TASK REQUIREMENTS:
The output should be all lines of the entries below in which the word "none" occurs.

# # # # # # #

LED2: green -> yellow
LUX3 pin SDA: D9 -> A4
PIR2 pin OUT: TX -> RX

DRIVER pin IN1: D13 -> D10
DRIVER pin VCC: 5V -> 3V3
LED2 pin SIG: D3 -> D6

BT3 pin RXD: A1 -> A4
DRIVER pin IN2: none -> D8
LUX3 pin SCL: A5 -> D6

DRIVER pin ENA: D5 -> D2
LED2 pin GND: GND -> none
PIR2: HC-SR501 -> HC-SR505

# # # # # # #

WRITTEN RESPONSE:
DRIVER pin IN2: none -> D8
LED2 pin GND: GND -> none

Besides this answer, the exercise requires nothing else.